Top of Working data
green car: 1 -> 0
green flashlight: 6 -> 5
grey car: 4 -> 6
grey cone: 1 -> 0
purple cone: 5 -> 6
Bottom of Working data
Top of Working data
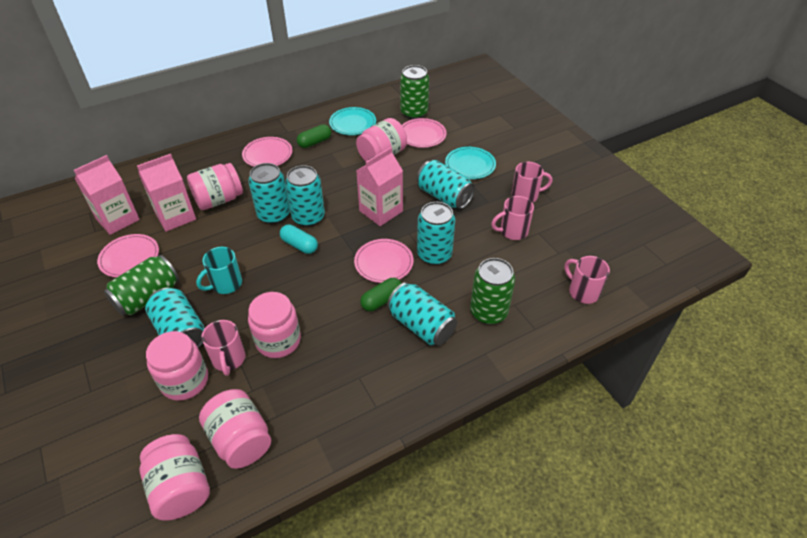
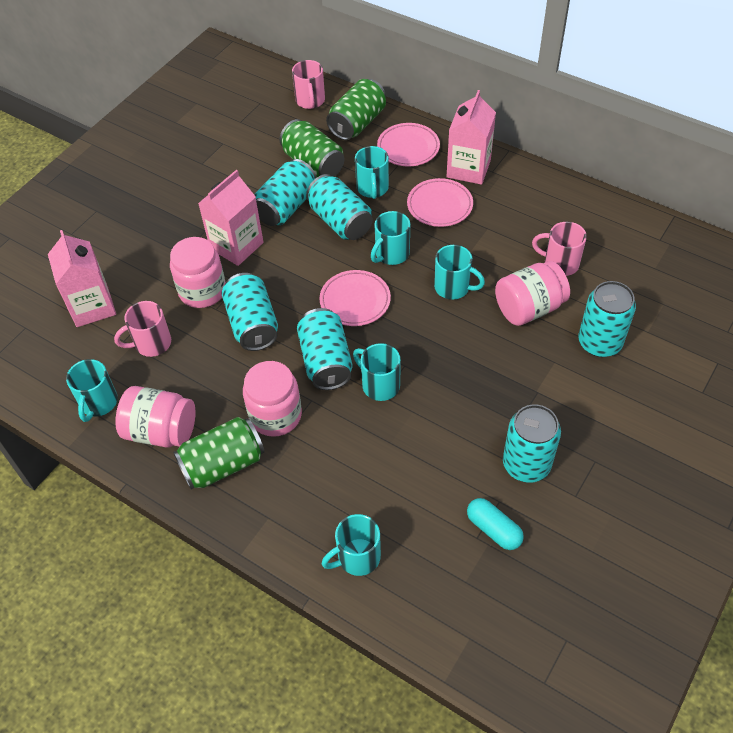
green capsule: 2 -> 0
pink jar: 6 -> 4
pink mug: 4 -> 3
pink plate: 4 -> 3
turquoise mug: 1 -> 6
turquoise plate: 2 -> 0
Bottom of Working data
Top of Working data
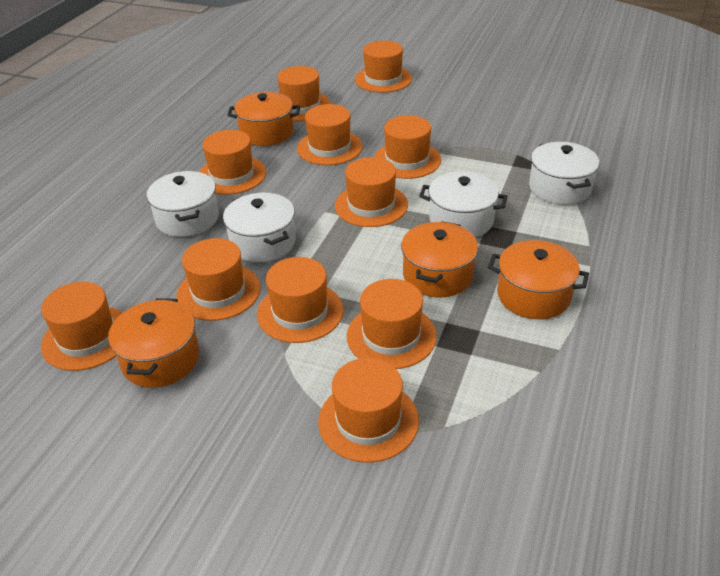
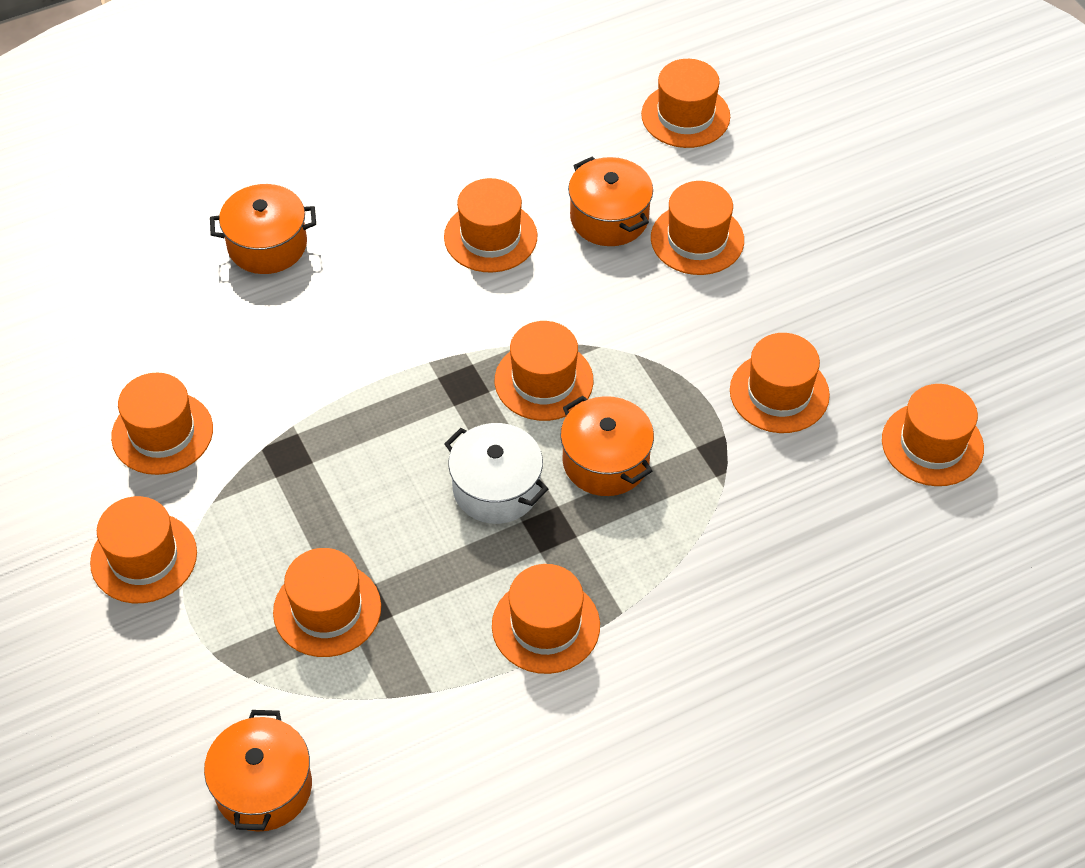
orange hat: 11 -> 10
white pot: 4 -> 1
Bottom of Working data
Among the entries above, the line containing "pink plate: 4 -> 3", the line containing "turquoise plate: 2 -> 0", and all lines between them are to be restated word for word; nothing else belongs in the reply.

Your response:
pink plate: 4 -> 3
turquoise mug: 1 -> 6
turquoise plate: 2 -> 0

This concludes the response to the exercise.